**GOAL OF THE EXERCISE**
Please retype every entry, keeping each one exactly as written.

BEGIN INFORMATION

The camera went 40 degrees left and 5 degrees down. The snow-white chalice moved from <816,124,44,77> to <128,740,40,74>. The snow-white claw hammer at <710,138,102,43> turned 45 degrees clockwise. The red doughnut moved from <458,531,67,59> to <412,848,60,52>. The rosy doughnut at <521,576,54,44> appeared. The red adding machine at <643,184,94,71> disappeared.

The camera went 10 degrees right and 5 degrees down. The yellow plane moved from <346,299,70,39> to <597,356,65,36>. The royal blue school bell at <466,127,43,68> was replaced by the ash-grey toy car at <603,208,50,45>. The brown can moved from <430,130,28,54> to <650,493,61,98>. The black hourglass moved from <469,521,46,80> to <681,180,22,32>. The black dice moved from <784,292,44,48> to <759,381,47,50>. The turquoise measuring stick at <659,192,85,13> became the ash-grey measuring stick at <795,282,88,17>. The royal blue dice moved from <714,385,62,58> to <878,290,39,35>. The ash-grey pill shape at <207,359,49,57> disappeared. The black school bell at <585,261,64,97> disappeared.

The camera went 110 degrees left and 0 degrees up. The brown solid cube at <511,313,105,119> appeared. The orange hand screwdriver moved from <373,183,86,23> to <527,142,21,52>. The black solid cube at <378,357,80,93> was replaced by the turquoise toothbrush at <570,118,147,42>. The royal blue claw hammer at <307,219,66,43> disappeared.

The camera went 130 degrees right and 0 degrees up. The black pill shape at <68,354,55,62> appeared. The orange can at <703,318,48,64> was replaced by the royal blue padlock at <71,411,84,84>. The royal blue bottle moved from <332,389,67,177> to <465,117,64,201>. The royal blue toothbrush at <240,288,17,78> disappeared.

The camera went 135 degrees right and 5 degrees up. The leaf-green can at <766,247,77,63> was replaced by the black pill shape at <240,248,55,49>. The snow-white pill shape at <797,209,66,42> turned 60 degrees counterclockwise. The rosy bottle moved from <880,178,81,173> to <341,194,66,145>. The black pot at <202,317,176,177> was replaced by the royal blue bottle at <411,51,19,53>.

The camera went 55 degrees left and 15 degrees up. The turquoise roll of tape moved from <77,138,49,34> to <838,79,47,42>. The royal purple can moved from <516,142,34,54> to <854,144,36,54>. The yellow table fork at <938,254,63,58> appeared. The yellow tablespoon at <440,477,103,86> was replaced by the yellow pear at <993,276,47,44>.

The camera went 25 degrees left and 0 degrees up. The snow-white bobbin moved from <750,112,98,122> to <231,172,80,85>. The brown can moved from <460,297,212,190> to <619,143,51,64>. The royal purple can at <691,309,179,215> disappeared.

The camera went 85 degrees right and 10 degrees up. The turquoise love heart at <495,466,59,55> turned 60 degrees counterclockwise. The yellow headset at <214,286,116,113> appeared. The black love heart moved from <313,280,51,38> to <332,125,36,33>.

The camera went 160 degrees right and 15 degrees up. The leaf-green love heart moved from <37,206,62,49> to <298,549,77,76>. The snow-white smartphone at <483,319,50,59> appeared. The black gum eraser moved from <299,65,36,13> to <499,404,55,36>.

END INFORMATION

**TASK SOLUTION**
The camera went 40 degrees left and 5 degrees down. The snow-white chalice moved from <816,124,44,77> to <128,740,40,74>. The snow-white claw hammer at <710,138,102,43> turned 45 degrees clockwise. The red doughnut moved from <458,531,67,59> to <412,848,60,52>. The rosy doughnut at <521,576,54,44> appeared. The red adding machine at <643,184,94,71> disappeared.

The camera went 10 degrees right and 5 degrees down. The yellow plane moved from <346,299,70,39> to <597,356,65,36>. The royal blue school bell at <466,127,43,68> was replaced by the ash-grey toy car at <603,208,50,45>. The brown can moved from <430,130,28,54> to <650,493,61,98>. The black hourglass moved from <469,521,46,80> to <681,180,22,32>. The black dice moved from <784,292,44,48> to <759,381,47,50>. The turquoise measuring stick at <659,192,85,13> became the ash-grey measuring stick at <795,282,88,17>. The royal blue dice moved from <714,385,62,58> to <878,290,39,35>. The ash-grey pill shape at <207,359,49,57> disappeared. The black school bell at <585,261,64,97> disappeared.

The camera went 110 degrees left and 0 degrees up. The brown solid cube at <511,313,105,119> appeared. The orange hand screwdriver moved from <373,183,86,23> to <527,142,21,52>. The black solid cube at <378,357,80,93> was replaced by the turquoise toothbrush at <570,118,147,42>. The royal blue claw hammer at <307,219,66,43> disappeared.

The camera went 130 degrees right and 0 degrees up. The black pill shape at <68,354,55,62> appeared. The orange can at <703,318,48,64> was replaced by the royal blue padlock at <71,411,84,84>. The royal blue bottle moved from <332,389,67,177> to <465,117,64,201>. The royal blue toothbrush at <240,288,17,78> disappeared.

The camera went 135 degrees right and 5 degrees up. The leaf-green can at <766,247,77,63> was replaced by the black pill shape at <240,248,55,49>. The snow-white pill shape at <797,209,66,42> turned 60 degrees counterclockwise. The rosy bottle moved from <880,178,81,173> to <341,194,66,145>. The black pot at <202,317,176,177> was replaced by the royal blue bottle at <411,51,19,53>.

The camera went 55 degrees left and 15 degrees up. The turquoise roll of tape moved from <77,138,49,34> to <838,79,47,42>. The royal purple can moved from <516,142,34,54> to <854,144,36,54>. The yellow table fork at <938,254,63,58> appeared. The yellow tablespoon at <440,477,103,86> was replaced by the yellow pear at <993,276,47,44>.

The camera went 25 degrees left and 0 degrees up. The snow-white bobbin moved from <750,112,98,122> to <231,172,80,85>. The brown can moved from <460,297,212,190> to <619,143,51,64>. The royal purple can at <691,309,179,215> disappeared.

The camera went 85 degrees right and 10 degrees up. The turquoise love heart at <495,466,59,55> turned 60 degrees counterclockwise. The yellow headset at <214,286,116,113> appeared. The black love heart moved from <313,280,51,38> to <332,125,36,33>.

The camera went 160 degrees right and 15 degrees up. The leaf-green love heart moved from <37,206,62,49> to <298,549,77,76>. The snow-white smartphone at <483,319,50,59> appeared. The black gum eraser moved from <299,65,36,13> to <499,404,55,36>.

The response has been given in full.